**TASK TO COMPLETE:**
All of the listing should be output exactly, apart from the pictures.

*** Block opens ***

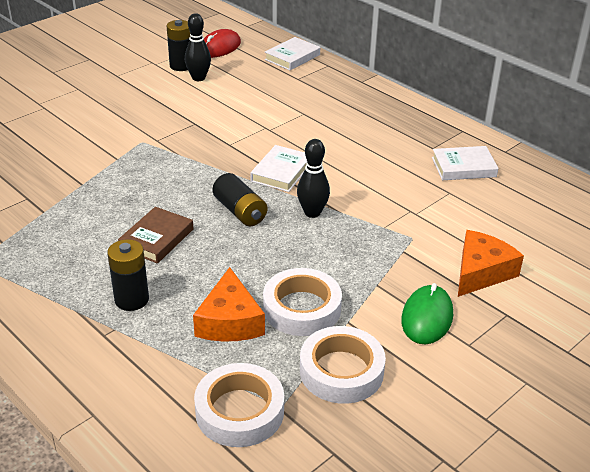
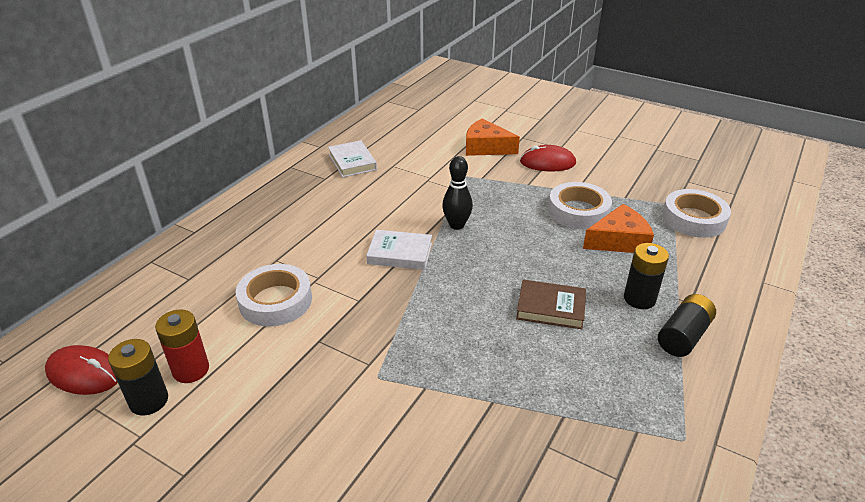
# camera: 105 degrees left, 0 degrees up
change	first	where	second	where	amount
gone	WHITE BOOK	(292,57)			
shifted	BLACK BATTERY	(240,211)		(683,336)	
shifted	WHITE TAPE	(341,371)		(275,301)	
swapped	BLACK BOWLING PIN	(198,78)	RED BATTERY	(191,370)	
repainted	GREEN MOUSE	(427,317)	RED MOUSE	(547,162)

*** Block closes ***

**RESULT OF THIS EXERCISE:**
# camera: 105 degrees left, 0 degrees up
change	first	where	second	where	amount
gone	WHITE BOOK	(292,57)			
shifted	BLACK BATTERY	(240,211)		(683,336)	
shifted	WHITE TAPE	(341,371)		(275,301)	
swapped	BLACK BOWLING PIN	(198,78)	RED BATTERY	(191,370)	
repainted	GREEN MOUSE	(427,317)	RED MOUSE	(547,162)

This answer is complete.